> [TRY IT]
Your output should be exactly the lines from the one containing "GAS3 pin DO: RX -> D8" through the last line of the listing, and nothing else. Pictures stay out.

·····

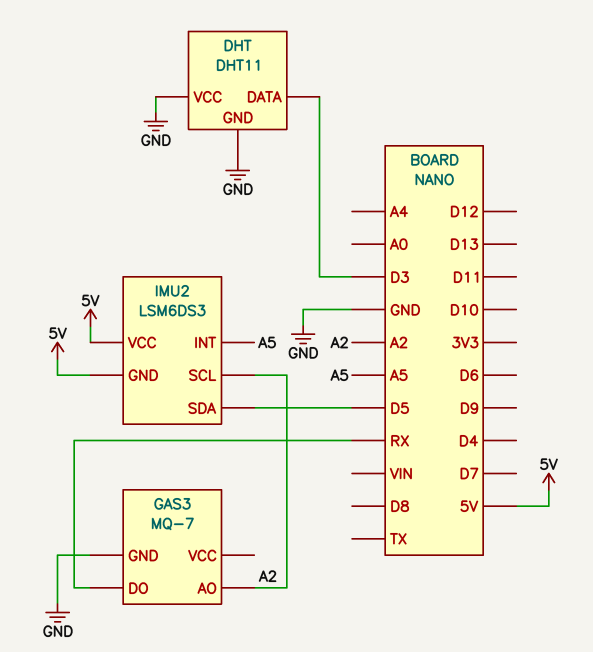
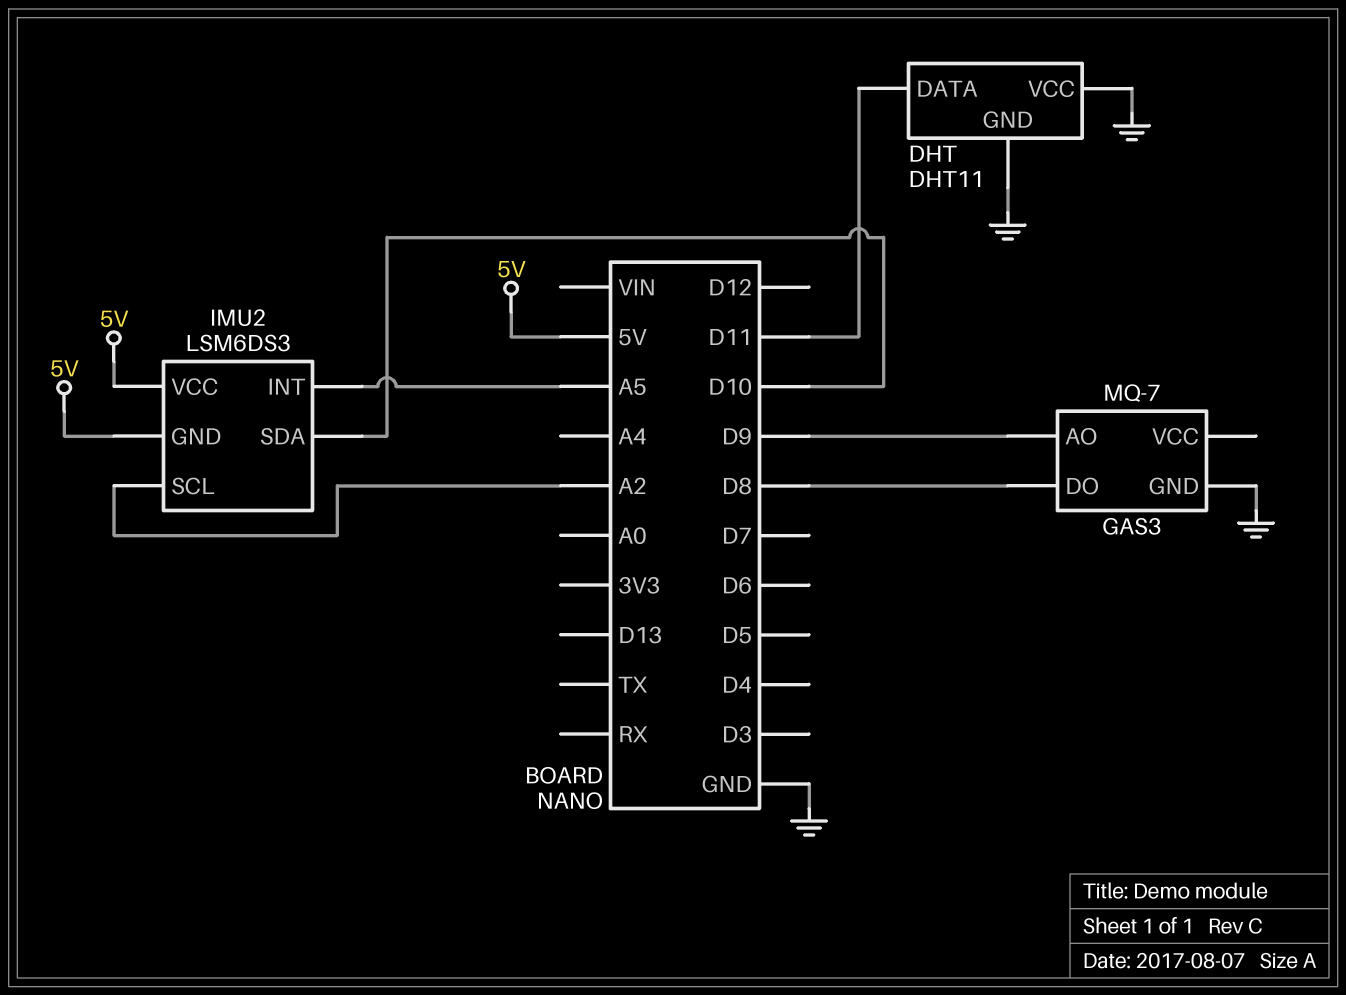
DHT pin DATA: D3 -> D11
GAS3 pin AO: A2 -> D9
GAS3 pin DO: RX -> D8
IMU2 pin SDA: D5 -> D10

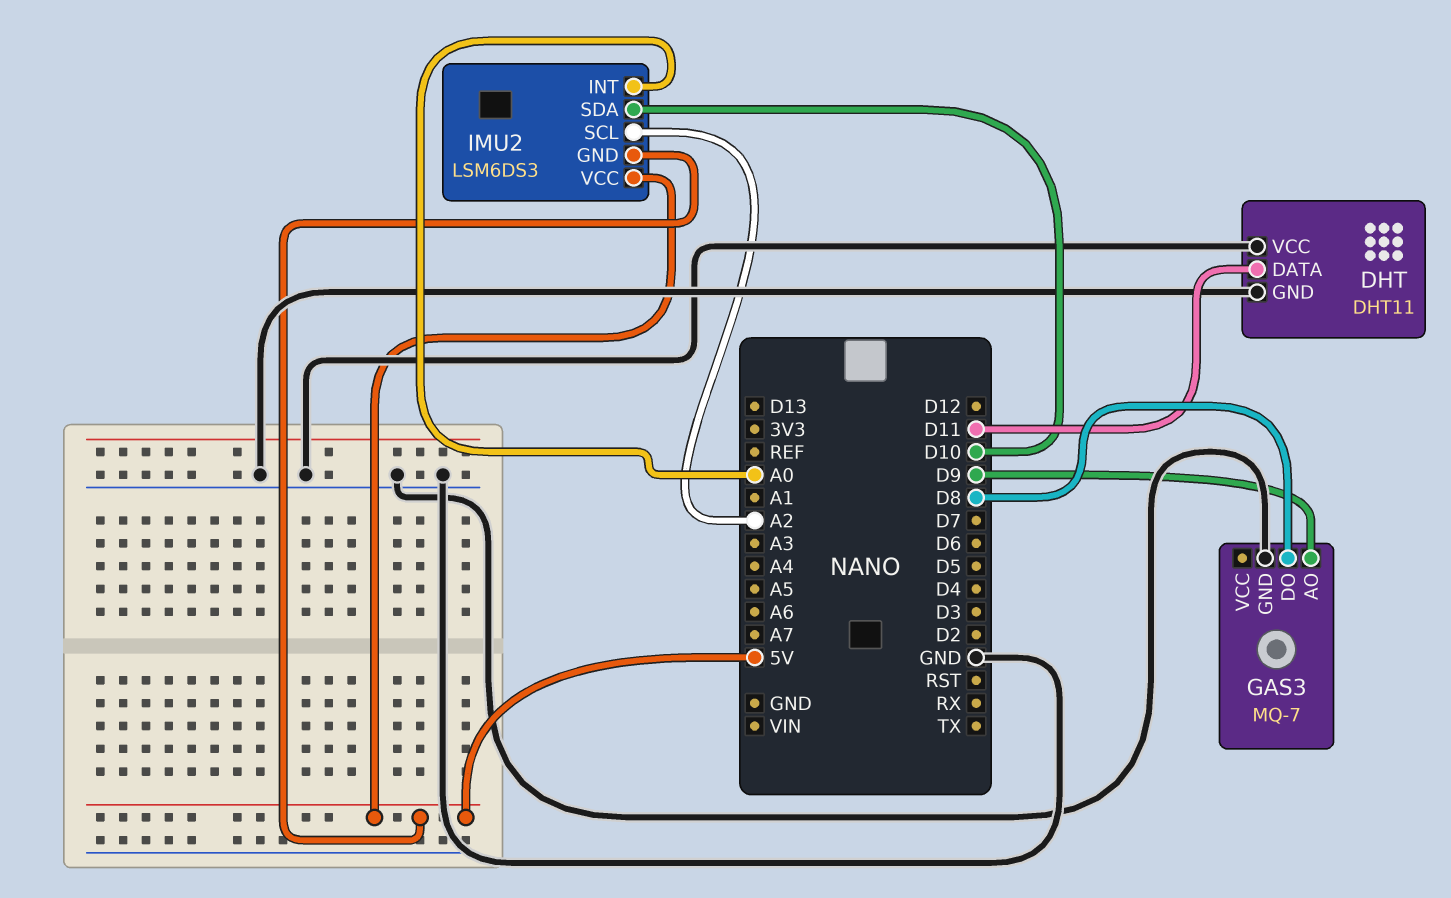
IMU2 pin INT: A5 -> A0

·····

> [OUTPUT OF THE TASK]
GAS3 pin DO: RX -> D8
IMU2 pin SDA: D5 -> D10

IMU2 pin INT: A5 -> A0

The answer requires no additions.